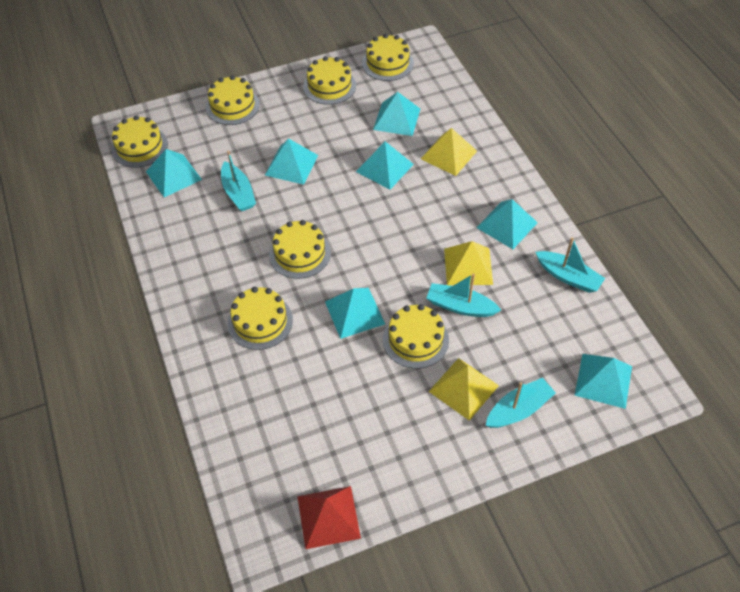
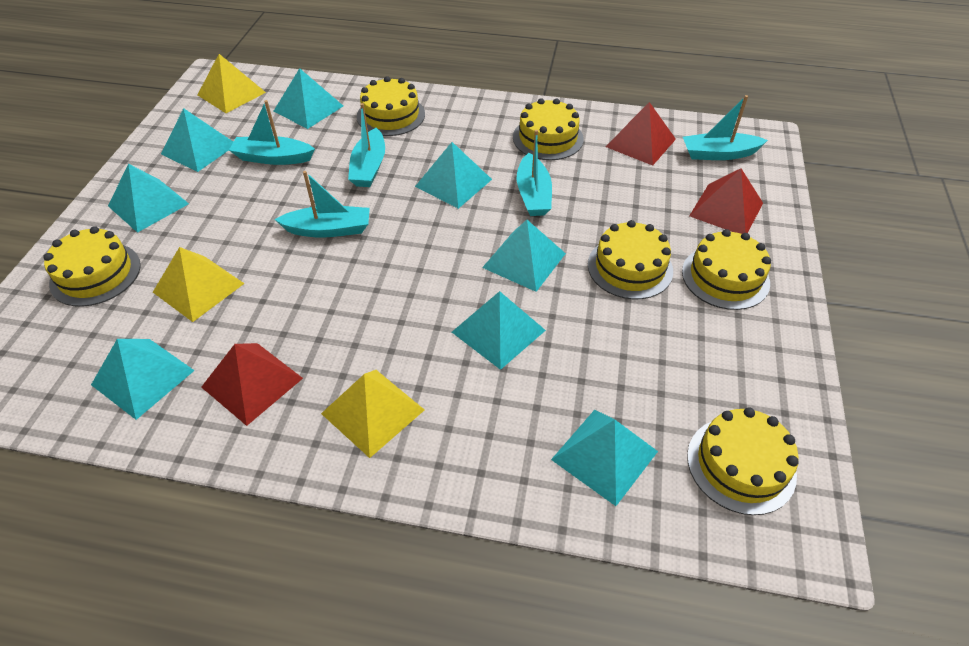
red pyramid: 1 -> 3
turquoise boat: 4 -> 5
turquoise pyramid: 7 -> 8
yellow cake: 7 -> 6

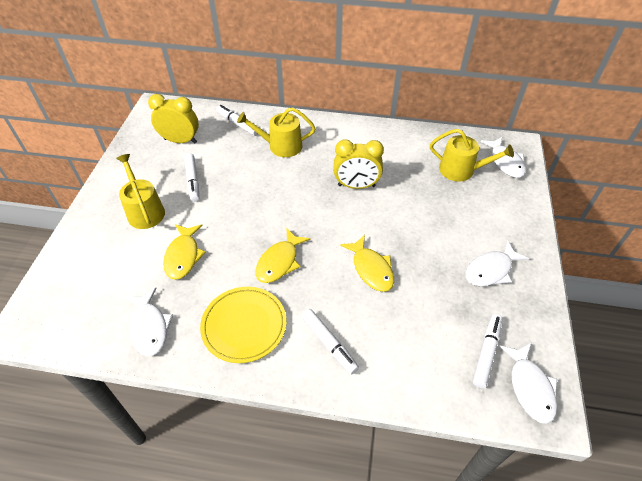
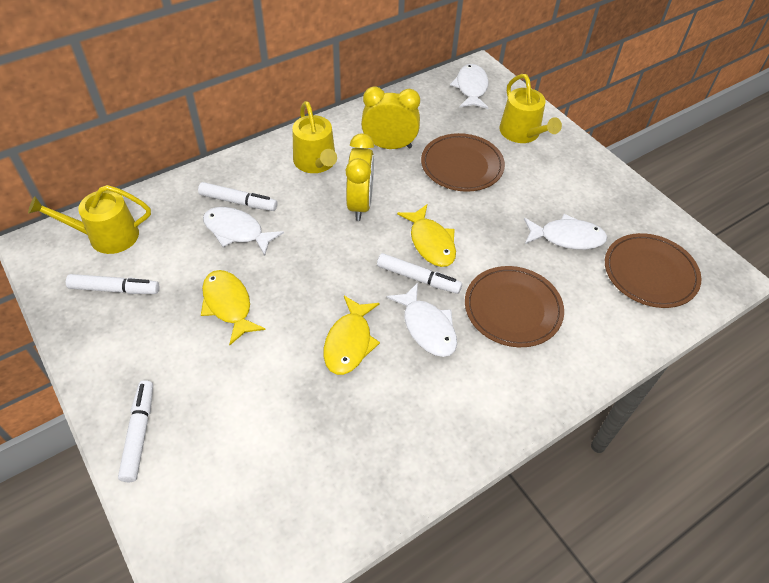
brown plate: 0 -> 3
yellow plate: 1 -> 0

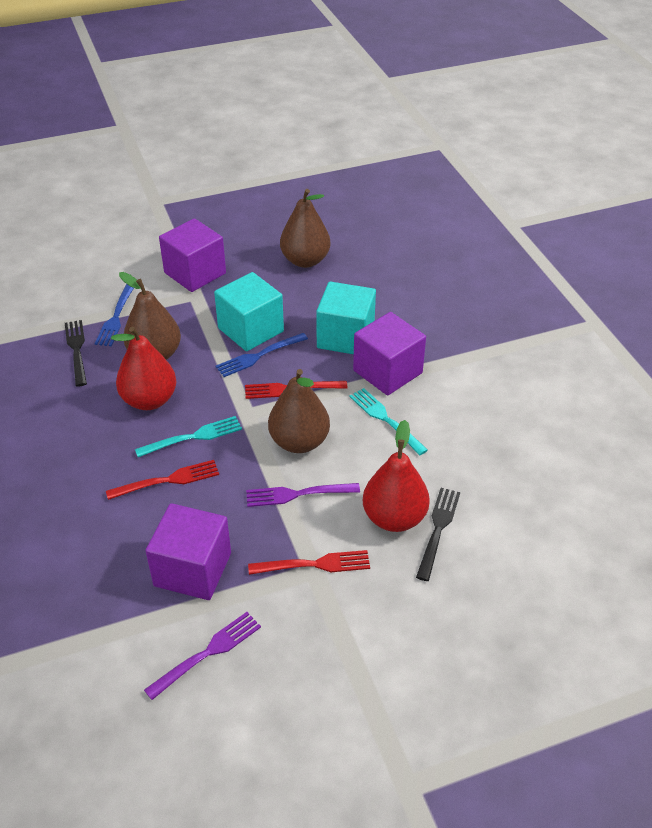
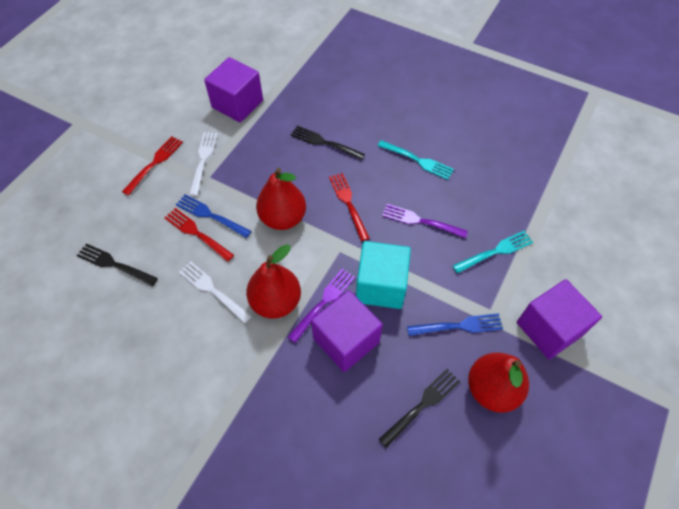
black fork: 2 -> 3
brown pear: 3 -> 0
red pear: 2 -> 3
turquoise cube: 2 -> 1
white fork: 0 -> 2

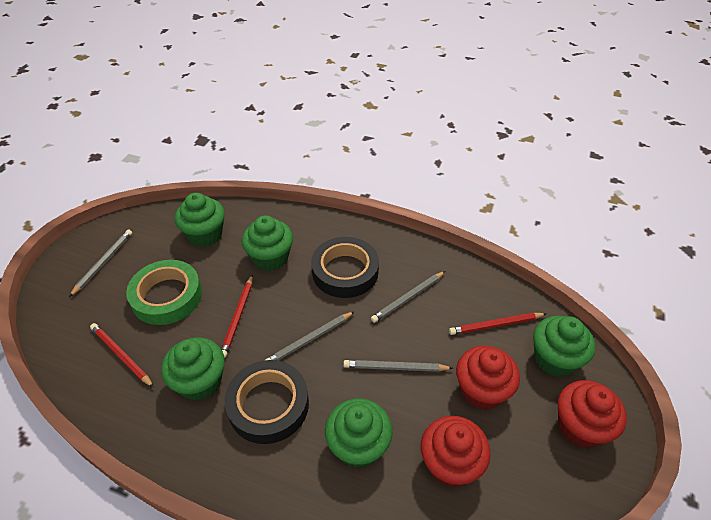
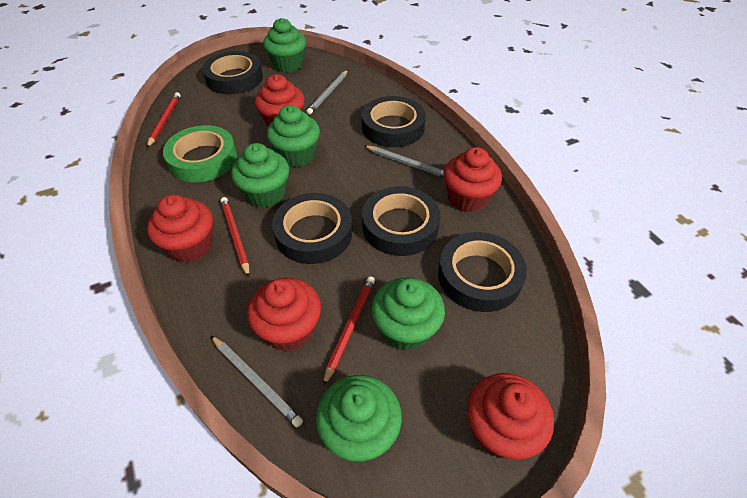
black tape: 2 -> 5
grey pencil: 4 -> 3
red cupcake: 3 -> 5

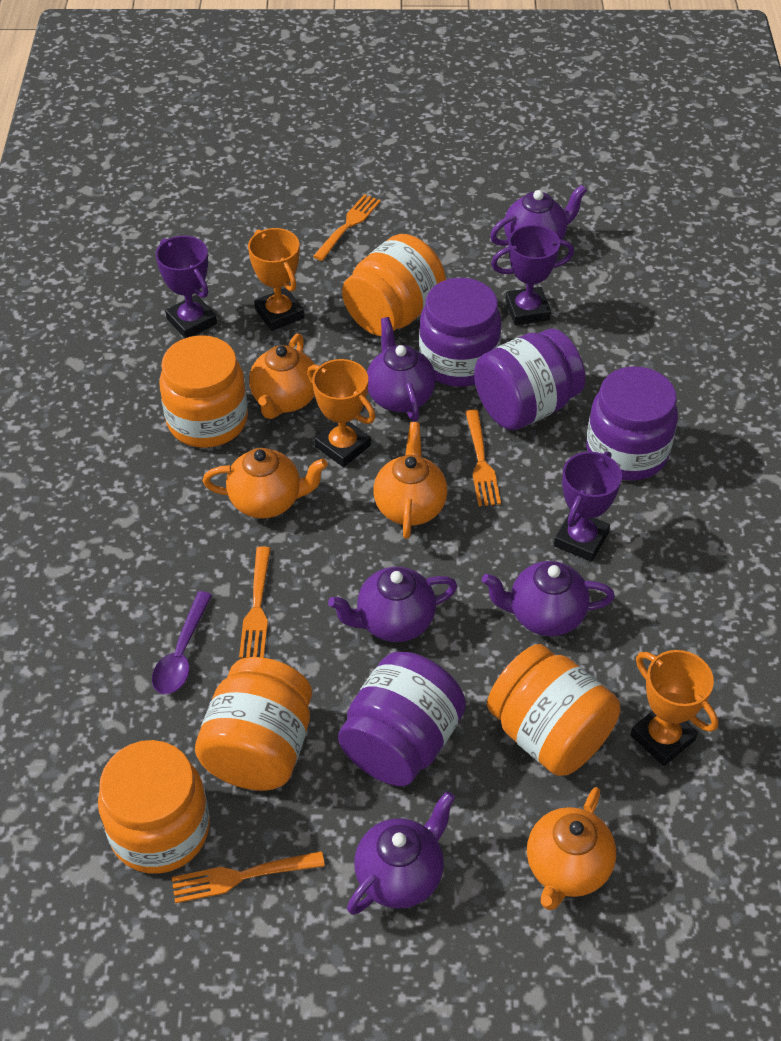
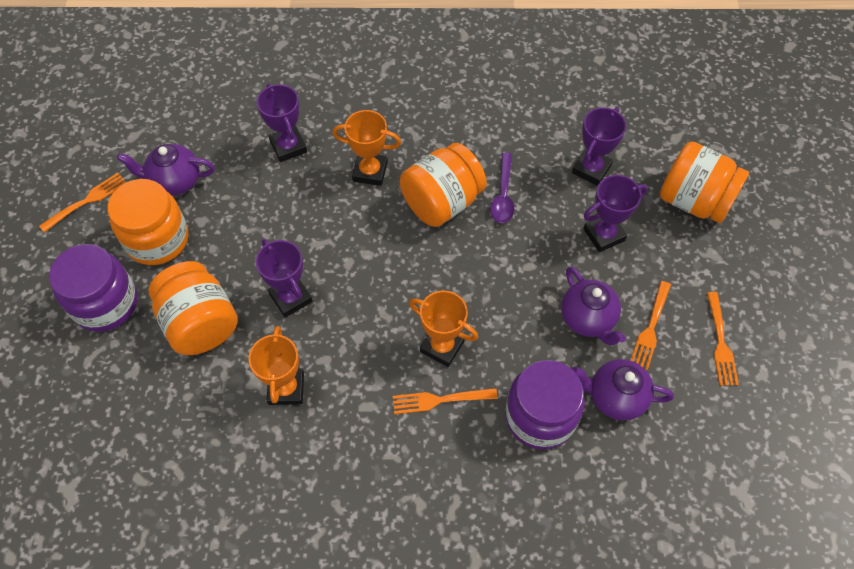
orange jar: 5 -> 4
orange teapot: 4 -> 0
purple jar: 4 -> 2
purple teapot: 5 -> 3
purple trophy: 3 -> 4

══════

Once more, please print all the lines above exactly, without their pictures.

red pyramid: 1 -> 3
turquoise boat: 4 -> 5
turquoise pyramid: 7 -> 8
yellow cake: 7 -> 6

brown plate: 0 -> 3
yellow plate: 1 -> 0

black fork: 2 -> 3
brown pear: 3 -> 0
red pear: 2 -> 3
turquoise cube: 2 -> 1
white fork: 0 -> 2

black tape: 2 -> 5
grey pencil: 4 -> 3
red cupcake: 3 -> 5

orange jar: 5 -> 4
orange teapot: 4 -> 0
purple jar: 4 -> 2
purple teapot: 5 -> 3
purple trophy: 3 -> 4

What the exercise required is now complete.